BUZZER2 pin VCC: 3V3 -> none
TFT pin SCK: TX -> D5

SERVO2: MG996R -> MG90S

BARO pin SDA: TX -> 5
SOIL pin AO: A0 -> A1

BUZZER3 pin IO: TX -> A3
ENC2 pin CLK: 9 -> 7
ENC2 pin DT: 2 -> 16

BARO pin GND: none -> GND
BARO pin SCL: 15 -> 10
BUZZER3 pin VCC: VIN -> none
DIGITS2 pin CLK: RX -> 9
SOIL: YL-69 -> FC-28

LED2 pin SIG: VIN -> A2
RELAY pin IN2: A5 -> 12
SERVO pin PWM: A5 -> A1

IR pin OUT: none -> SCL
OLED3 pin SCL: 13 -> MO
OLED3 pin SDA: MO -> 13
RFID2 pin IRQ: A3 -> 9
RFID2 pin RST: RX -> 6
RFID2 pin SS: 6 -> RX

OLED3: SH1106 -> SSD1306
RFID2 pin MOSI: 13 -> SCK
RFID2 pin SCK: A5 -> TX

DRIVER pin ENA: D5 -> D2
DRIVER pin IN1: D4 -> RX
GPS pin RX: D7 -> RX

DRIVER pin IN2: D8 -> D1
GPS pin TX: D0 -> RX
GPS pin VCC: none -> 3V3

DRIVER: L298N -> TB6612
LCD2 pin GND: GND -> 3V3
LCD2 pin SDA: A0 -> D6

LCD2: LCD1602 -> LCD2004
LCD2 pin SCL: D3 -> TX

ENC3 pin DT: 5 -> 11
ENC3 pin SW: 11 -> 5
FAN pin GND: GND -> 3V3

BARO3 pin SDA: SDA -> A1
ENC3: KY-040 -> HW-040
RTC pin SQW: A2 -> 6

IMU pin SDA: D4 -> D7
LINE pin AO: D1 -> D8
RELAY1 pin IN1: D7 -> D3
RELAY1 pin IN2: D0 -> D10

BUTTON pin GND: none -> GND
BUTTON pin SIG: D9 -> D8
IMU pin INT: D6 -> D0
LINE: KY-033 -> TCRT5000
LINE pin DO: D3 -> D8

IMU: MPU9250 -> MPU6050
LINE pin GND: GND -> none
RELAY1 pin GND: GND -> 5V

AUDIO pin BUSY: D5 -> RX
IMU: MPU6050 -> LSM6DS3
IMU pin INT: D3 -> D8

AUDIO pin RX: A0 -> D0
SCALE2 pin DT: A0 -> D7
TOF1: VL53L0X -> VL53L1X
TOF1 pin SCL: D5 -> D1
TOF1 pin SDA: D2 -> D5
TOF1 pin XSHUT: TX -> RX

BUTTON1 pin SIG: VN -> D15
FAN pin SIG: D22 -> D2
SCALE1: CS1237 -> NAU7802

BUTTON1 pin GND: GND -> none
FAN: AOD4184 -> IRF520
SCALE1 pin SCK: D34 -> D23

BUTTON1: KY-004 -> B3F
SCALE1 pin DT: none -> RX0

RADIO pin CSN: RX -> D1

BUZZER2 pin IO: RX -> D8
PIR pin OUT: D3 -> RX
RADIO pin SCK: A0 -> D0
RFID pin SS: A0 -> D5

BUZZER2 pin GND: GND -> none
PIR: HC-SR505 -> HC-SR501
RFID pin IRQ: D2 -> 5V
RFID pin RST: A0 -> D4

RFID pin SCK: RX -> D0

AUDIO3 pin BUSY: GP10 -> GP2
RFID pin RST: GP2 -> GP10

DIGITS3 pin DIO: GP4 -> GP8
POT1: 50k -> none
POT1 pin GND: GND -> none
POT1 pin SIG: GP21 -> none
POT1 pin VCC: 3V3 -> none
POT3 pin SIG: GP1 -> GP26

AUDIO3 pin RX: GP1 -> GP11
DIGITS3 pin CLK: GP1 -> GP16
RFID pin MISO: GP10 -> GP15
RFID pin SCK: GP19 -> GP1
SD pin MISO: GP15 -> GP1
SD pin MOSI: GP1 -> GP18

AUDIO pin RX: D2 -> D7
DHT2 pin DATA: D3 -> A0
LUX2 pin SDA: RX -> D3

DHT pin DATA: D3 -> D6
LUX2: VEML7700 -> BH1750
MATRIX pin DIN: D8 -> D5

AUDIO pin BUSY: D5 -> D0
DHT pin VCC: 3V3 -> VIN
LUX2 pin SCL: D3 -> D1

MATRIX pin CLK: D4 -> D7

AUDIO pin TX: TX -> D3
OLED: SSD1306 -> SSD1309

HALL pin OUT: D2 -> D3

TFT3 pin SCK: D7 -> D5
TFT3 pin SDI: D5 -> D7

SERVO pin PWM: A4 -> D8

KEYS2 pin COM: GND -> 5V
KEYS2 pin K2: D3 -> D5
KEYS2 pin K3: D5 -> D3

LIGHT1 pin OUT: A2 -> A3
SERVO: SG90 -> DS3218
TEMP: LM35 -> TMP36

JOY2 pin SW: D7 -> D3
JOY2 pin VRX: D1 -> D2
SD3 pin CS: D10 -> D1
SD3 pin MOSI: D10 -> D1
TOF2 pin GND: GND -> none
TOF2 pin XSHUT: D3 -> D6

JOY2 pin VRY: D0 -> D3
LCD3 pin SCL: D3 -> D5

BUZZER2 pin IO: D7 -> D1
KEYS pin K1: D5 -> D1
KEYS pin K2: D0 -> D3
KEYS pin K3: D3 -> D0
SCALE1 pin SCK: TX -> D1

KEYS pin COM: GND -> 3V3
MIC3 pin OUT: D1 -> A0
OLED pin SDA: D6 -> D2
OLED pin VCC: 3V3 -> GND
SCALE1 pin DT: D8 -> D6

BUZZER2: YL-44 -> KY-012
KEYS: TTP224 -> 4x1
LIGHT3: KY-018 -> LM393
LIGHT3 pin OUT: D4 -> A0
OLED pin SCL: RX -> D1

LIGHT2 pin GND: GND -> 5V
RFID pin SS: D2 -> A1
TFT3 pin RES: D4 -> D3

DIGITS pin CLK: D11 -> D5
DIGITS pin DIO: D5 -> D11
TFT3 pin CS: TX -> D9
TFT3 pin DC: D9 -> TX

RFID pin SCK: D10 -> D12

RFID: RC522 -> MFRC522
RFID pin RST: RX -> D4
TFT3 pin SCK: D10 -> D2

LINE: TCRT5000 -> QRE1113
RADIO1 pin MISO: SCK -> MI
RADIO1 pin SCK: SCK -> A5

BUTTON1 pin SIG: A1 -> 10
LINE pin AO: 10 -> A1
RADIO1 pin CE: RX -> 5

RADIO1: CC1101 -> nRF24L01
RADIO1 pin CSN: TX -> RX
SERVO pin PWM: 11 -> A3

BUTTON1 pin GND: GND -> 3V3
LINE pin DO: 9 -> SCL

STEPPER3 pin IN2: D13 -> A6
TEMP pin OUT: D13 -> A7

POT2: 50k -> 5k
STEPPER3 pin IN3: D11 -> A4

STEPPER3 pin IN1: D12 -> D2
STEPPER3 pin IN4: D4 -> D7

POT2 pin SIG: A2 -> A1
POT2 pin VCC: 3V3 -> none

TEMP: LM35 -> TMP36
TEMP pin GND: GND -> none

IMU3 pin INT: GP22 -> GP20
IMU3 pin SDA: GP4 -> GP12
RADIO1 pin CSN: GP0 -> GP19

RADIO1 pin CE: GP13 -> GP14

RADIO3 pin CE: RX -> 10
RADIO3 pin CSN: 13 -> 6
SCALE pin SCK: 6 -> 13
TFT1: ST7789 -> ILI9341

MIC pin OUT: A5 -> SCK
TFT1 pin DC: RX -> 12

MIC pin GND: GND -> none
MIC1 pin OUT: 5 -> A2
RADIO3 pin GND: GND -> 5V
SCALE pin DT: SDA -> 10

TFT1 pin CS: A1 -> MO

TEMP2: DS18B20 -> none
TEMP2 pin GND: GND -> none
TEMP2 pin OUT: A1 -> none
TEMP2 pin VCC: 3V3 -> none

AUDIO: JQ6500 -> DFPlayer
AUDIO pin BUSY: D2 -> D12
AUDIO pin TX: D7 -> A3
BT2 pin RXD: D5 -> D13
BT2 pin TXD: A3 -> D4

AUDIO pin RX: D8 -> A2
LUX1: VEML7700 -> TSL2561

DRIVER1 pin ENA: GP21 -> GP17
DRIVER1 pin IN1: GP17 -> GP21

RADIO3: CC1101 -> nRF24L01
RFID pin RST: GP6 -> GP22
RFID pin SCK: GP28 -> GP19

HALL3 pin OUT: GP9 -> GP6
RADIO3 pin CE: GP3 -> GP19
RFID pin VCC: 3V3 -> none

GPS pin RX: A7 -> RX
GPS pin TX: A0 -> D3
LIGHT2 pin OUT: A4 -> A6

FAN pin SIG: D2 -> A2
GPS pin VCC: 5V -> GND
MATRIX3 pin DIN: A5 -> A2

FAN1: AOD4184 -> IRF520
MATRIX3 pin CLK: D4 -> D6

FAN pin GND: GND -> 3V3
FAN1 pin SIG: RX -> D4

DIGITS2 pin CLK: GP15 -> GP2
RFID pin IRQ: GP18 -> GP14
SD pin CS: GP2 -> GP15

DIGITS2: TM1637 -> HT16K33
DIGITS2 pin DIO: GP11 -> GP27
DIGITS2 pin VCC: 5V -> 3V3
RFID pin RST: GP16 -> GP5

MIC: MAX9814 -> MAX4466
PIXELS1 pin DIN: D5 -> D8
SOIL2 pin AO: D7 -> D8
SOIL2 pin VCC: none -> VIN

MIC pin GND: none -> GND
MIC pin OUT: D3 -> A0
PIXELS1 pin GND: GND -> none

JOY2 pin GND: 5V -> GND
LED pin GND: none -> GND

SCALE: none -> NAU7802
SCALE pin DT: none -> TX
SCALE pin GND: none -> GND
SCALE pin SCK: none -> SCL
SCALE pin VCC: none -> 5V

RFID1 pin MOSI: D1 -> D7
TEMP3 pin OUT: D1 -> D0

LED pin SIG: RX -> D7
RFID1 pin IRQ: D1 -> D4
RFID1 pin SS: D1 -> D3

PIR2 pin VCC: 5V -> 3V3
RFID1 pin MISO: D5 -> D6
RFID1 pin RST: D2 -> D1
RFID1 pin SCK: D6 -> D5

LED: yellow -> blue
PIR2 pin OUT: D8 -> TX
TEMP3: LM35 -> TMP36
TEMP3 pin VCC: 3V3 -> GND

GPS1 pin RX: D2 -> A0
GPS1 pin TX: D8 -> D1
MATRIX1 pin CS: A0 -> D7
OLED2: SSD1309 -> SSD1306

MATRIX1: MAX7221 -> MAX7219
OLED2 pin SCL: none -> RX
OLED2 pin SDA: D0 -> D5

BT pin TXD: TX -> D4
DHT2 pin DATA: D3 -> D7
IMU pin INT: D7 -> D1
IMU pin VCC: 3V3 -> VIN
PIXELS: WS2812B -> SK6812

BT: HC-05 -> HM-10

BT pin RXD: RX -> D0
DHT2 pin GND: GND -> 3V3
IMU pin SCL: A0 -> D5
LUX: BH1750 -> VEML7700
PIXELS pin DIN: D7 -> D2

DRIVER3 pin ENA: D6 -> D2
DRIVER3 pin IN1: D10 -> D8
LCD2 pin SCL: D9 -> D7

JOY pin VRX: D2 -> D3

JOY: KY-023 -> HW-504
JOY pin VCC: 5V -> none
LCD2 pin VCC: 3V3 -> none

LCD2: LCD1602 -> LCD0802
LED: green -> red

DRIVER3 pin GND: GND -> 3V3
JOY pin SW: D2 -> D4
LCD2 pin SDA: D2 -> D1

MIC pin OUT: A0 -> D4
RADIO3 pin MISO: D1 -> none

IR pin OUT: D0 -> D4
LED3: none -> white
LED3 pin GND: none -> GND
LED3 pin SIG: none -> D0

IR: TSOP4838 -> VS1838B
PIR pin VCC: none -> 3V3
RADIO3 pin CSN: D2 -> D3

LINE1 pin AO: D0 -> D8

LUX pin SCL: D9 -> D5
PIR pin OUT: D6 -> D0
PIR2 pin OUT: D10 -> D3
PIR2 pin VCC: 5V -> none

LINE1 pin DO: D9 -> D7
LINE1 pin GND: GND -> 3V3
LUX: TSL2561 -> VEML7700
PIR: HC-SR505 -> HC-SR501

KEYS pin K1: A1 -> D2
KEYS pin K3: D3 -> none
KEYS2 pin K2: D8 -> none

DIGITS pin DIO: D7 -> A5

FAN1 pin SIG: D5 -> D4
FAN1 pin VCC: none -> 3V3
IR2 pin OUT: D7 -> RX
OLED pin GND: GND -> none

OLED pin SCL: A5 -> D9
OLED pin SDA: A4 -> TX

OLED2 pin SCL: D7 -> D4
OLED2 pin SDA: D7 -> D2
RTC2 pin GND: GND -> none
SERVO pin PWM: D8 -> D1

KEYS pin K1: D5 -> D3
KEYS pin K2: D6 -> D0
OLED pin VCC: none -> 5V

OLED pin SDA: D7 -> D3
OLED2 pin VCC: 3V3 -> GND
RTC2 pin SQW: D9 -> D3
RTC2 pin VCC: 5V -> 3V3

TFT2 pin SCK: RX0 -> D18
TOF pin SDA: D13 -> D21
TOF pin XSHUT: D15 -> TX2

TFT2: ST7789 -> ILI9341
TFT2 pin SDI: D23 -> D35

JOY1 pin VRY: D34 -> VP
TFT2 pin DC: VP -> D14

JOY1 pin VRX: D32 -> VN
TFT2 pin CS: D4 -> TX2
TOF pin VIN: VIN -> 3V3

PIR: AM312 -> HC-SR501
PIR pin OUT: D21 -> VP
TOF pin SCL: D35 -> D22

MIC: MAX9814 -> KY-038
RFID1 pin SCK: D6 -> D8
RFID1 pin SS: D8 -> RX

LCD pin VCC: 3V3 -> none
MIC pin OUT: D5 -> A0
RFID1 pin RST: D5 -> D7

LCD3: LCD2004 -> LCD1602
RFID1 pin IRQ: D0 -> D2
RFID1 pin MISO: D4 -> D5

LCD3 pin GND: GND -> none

#####

_Task instructions_. The response must repeat exactly the lines from the top of the material through the line containing "LCD2 pin SCL: D3 -> TX", both included, with no other output.

_Written answer_.
BUZZER2 pin VCC: 3V3 -> none
TFT pin SCK: TX -> D5

SERVO2: MG996R -> MG90S

BARO pin SDA: TX -> 5
SOIL pin AO: A0 -> A1

BUZZER3 pin IO: TX -> A3
ENC2 pin CLK: 9 -> 7
ENC2 pin DT: 2 -> 16

BARO pin GND: none -> GND
BARO pin SCL: 15 -> 10
BUZZER3 pin VCC: VIN -> none
DIGITS2 pin CLK: RX -> 9
SOIL: YL-69 -> FC-28

LED2 pin SIG: VIN -> A2
RELAY pin IN2: A5 -> 12
SERVO pin PWM: A5 -> A1

IR pin OUT: none -> SCL
OLED3 pin SCL: 13 -> MO
OLED3 pin SDA: MO -> 13
RFID2 pin IRQ: A3 -> 9
RFID2 pin RST: RX -> 6
RFID2 pin SS: 6 -> RX

OLED3: SH1106 -> SSD1306
RFID2 pin MOSI: 13 -> SCK
RFID2 pin SCK: A5 -> TX

DRIVER pin ENA: D5 -> D2
DRIVER pin IN1: D4 -> RX
GPS pin RX: D7 -> RX

DRIVER pin IN2: D8 -> D1
GPS pin TX: D0 -> RX
GPS pin VCC: none -> 3V3

DRIVER: L298N -> TB6612
LCD2 pin GND: GND -> 3V3
LCD2 pin SDA: A0 -> D6

LCD2: LCD1602 -> LCD2004
LCD2 pin SCL: D3 -> TX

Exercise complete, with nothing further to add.